*SUPPLIED RECORDS:*
# # # # # # #

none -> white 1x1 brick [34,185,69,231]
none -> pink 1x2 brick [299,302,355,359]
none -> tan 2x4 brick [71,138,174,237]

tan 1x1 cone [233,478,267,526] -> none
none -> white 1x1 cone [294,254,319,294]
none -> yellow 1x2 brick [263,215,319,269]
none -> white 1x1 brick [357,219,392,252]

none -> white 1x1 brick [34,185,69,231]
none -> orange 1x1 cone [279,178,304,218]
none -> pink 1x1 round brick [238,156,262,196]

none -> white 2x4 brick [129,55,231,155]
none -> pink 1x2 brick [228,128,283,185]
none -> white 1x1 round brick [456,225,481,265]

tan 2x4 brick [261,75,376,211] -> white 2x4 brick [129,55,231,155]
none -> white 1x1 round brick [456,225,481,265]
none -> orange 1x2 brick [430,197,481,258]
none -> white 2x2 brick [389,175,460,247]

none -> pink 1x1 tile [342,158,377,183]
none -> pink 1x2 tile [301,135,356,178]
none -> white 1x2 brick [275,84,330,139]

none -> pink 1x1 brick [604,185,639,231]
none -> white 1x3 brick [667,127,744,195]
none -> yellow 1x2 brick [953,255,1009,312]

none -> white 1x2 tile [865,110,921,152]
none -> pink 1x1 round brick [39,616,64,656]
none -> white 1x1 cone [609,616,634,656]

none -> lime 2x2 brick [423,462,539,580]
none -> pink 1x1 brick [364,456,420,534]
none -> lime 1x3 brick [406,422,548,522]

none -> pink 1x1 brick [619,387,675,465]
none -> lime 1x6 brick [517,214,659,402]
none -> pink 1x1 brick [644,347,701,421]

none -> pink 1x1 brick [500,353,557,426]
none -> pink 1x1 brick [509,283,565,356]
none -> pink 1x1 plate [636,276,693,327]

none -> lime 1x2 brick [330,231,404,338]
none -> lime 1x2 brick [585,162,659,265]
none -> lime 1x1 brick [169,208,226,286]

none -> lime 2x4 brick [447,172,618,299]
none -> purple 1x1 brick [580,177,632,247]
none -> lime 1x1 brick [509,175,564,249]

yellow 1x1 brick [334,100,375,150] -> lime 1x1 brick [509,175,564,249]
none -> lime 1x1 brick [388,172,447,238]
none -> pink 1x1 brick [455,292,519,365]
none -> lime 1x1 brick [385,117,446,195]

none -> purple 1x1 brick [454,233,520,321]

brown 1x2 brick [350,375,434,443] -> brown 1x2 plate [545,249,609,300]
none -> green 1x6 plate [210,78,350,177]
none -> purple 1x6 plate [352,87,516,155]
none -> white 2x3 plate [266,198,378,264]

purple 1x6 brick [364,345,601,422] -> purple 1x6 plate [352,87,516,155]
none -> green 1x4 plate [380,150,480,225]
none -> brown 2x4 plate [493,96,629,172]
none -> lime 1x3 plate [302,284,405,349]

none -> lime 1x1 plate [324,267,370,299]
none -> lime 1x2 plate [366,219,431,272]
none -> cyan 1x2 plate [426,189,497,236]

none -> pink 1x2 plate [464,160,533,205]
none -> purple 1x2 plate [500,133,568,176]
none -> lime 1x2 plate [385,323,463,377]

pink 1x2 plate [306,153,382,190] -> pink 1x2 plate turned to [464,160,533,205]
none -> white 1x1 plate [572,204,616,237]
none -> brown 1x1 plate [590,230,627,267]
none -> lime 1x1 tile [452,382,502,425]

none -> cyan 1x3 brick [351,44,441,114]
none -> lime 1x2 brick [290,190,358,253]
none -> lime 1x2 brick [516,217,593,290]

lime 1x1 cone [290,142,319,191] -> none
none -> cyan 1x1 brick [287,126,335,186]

# # # # # # #

*TASK REQUIREMENTS:* Quote exactly the stretch of lines above that starts at the first one and ends at the line with "none -> orange 1x2 brick [430,197,481,258]", and nothing beyond it.

*OUTPUT OF THE EXERCISE:*
none -> white 1x1 brick [34,185,69,231]
none -> pink 1x2 brick [299,302,355,359]
none -> tan 2x4 brick [71,138,174,237]

tan 1x1 cone [233,478,267,526] -> none
none -> white 1x1 cone [294,254,319,294]
none -> yellow 1x2 brick [263,215,319,269]
none -> white 1x1 brick [357,219,392,252]

none -> white 1x1 brick [34,185,69,231]
none -> orange 1x1 cone [279,178,304,218]
none -> pink 1x1 round brick [238,156,262,196]

none -> white 2x4 brick [129,55,231,155]
none -> pink 1x2 brick [228,128,283,185]
none -> white 1x1 round brick [456,225,481,265]

tan 2x4 brick [261,75,376,211] -> white 2x4 brick [129,55,231,155]
none -> white 1x1 round brick [456,225,481,265]
none -> orange 1x2 brick [430,197,481,258]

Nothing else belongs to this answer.